» EXERCISE GOAL
Copy all of the rows below character for character, changing nothing.

+---+

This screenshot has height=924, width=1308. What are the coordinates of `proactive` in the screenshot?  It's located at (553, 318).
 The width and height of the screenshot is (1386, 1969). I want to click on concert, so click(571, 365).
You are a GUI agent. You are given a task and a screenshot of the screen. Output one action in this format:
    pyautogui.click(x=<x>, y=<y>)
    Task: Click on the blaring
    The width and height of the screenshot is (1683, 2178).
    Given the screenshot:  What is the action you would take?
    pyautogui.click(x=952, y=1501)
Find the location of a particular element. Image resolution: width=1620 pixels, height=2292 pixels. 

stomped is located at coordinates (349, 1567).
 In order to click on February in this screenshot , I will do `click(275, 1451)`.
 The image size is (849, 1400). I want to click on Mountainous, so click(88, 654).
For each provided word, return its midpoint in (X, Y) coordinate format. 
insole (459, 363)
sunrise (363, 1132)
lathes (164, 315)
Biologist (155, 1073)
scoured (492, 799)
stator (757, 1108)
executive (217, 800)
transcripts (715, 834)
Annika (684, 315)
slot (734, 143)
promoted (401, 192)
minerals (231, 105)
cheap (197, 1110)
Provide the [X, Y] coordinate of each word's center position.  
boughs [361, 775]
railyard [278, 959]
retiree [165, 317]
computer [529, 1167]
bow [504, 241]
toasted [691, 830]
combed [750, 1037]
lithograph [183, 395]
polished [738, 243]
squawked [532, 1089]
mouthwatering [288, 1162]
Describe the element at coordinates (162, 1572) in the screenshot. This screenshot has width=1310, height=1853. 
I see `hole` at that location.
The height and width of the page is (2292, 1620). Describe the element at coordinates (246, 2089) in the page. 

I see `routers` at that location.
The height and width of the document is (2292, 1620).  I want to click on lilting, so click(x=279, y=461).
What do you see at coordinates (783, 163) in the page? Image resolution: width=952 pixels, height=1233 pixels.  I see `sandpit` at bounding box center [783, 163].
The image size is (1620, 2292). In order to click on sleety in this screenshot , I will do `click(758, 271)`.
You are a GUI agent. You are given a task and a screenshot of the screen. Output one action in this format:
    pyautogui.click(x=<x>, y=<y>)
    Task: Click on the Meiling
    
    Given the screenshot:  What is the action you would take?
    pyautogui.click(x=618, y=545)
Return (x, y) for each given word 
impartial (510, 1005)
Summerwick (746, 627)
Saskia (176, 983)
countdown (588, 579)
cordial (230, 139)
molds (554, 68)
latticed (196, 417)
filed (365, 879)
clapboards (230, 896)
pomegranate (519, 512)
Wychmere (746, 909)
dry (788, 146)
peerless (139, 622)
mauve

+---+

» FULL RESPONSE
This screenshot has height=924, width=1308. What are the coordinates of `proactive` in the screenshot?  It's located at (553, 318).
 The width and height of the screenshot is (1386, 1969). I want to click on concert, so click(571, 365).
You are a GUI agent. You are given a task and a screenshot of the screen. Output one action in this format:
    pyautogui.click(x=<x>, y=<y>)
    Task: Click on the blaring
    The width and height of the screenshot is (1683, 2178).
    Given the screenshot:  What is the action you would take?
    pyautogui.click(x=952, y=1501)
Find the location of a particular element. Image resolution: width=1620 pixels, height=2292 pixels. 

stomped is located at coordinates (349, 1567).
 In order to click on February in this screenshot , I will do `click(275, 1451)`.
 The image size is (849, 1400). I want to click on Mountainous, so click(88, 654).
For each provided word, return its midpoint in (X, Y) coordinate format. 
insole (459, 363)
sunrise (363, 1132)
lathes (164, 315)
Biologist (155, 1073)
scoured (492, 799)
stator (757, 1108)
executive (217, 800)
transcripts (715, 834)
Annika (684, 315)
slot (734, 143)
promoted (401, 192)
minerals (231, 105)
cheap (197, 1110)
Provide the [X, Y] coordinate of each word's center position.  
boughs [361, 775]
railyard [278, 959]
retiree [165, 317]
computer [529, 1167]
bow [504, 241]
toasted [691, 830]
combed [750, 1037]
lithograph [183, 395]
polished [738, 243]
squawked [532, 1089]
mouthwatering [288, 1162]
Describe the element at coordinates (162, 1572) in the screenshot. This screenshot has width=1310, height=1853. 
I see `hole` at that location.
The height and width of the page is (2292, 1620). Describe the element at coordinates (246, 2089) in the page. 

I see `routers` at that location.
The height and width of the document is (2292, 1620).  I want to click on lilting, so click(x=279, y=461).
What do you see at coordinates (783, 163) in the page? Image resolution: width=952 pixels, height=1233 pixels.  I see `sandpit` at bounding box center [783, 163].
The image size is (1620, 2292). In order to click on sleety in this screenshot , I will do `click(758, 271)`.
You are a GUI agent. You are given a task and a screenshot of the screen. Output one action in this format:
    pyautogui.click(x=<x>, y=<y>)
    Task: Click on the Meiling
    
    Given the screenshot:  What is the action you would take?
    pyautogui.click(x=618, y=545)
Return (x, y) for each given word 
impartial (510, 1005)
Summerwick (746, 627)
Saskia (176, 983)
countdown (588, 579)
cordial (230, 139)
molds (554, 68)
latticed (196, 417)
filed (365, 879)
clapboards (230, 896)
pomegranate (519, 512)
Wychmere (746, 909)
dry (788, 146)
peerless (139, 622)
mauve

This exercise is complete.